##### Material shown
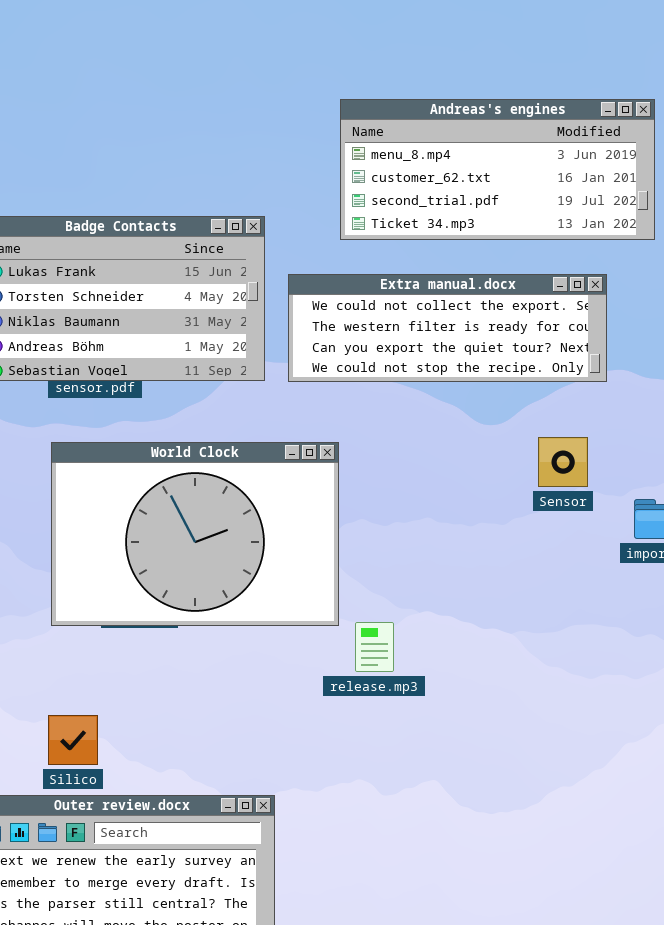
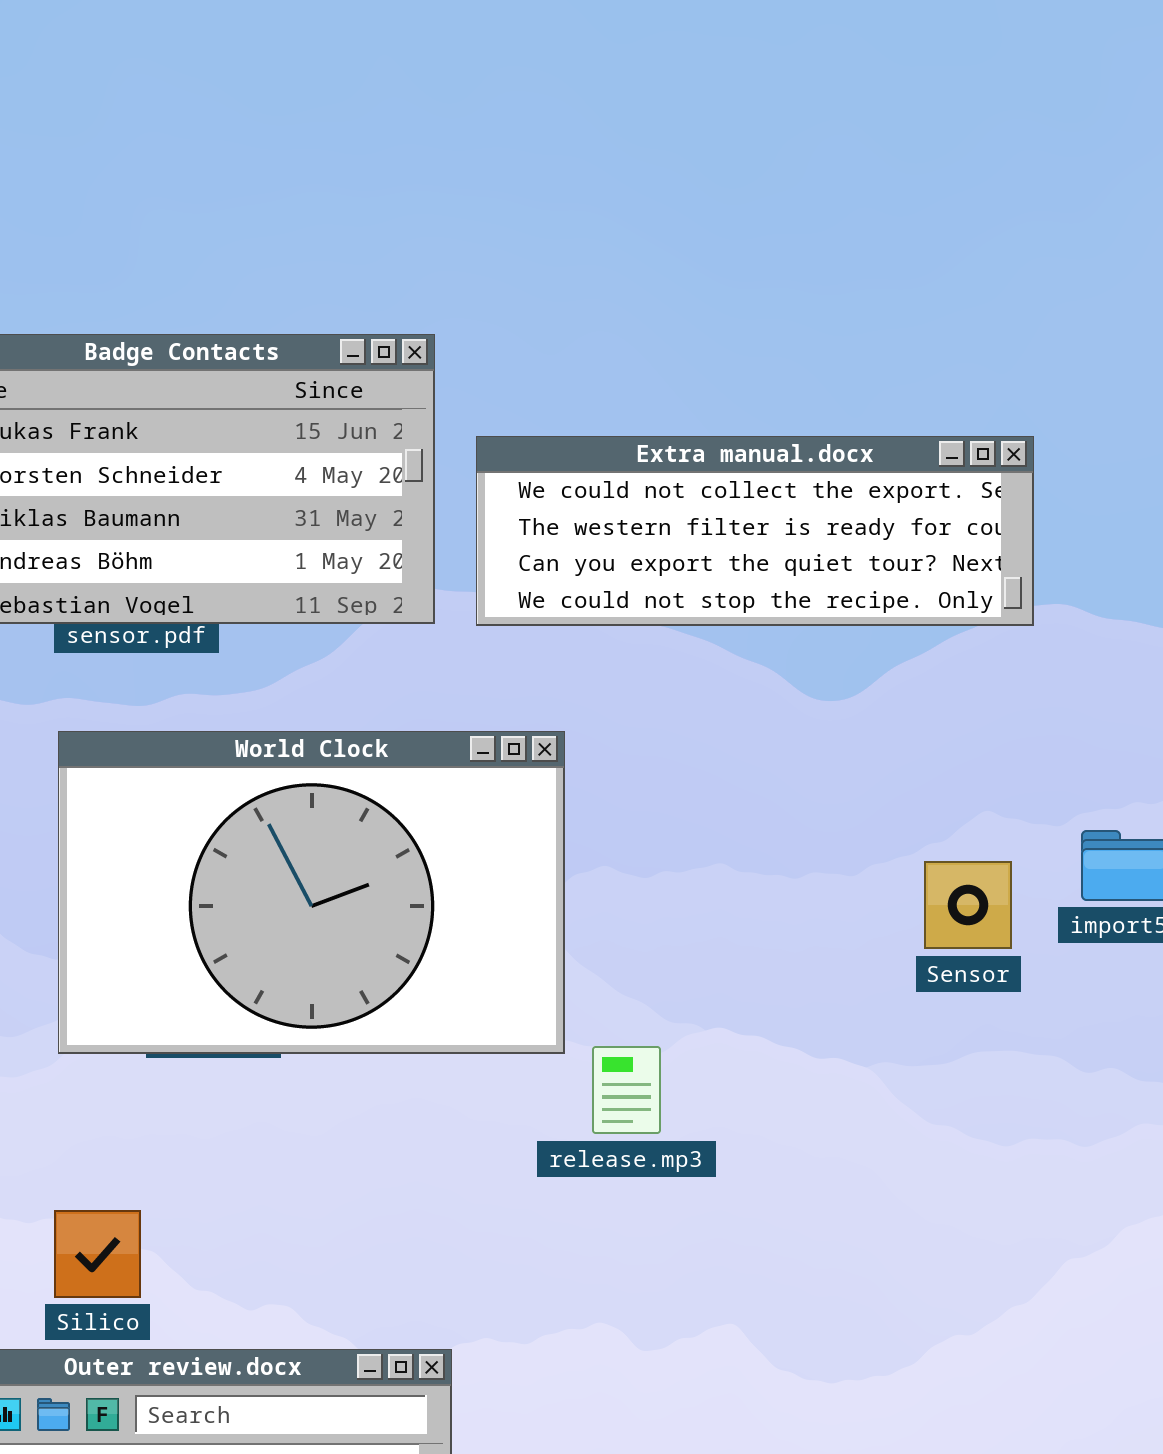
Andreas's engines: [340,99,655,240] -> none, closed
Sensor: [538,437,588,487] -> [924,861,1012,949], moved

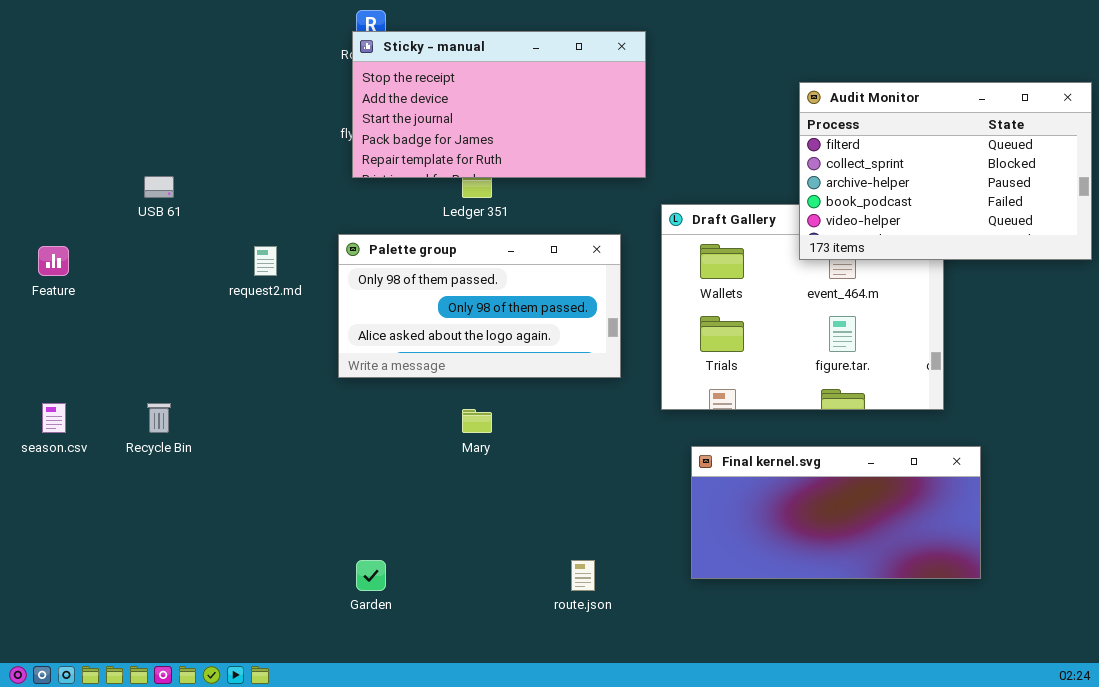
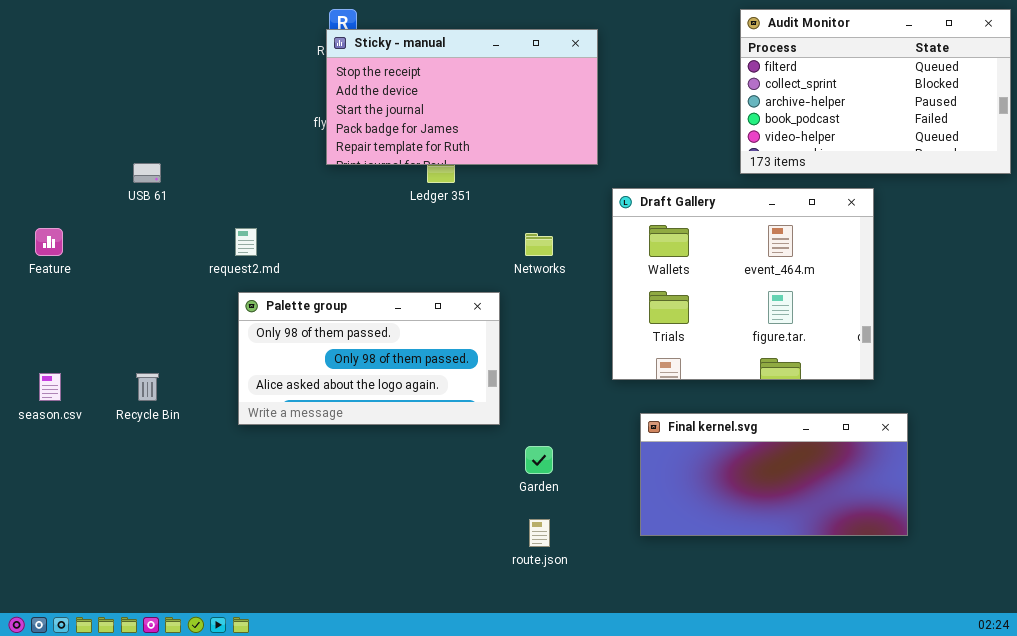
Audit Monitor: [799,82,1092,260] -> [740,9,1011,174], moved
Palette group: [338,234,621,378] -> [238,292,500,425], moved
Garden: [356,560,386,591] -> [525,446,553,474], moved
##########
*Problem*.
Please restate the entries word for word, with all pictures left out.

*Exercise solution*.
Andreas's engines: [340,99,655,240] -> none, closed
Sensor: [538,437,588,487] -> [924,861,1012,949], moved

Audit Monitor: [799,82,1092,260] -> [740,9,1011,174], moved
Palette group: [338,234,621,378] -> [238,292,500,425], moved
Garden: [356,560,386,591] -> [525,446,553,474], moved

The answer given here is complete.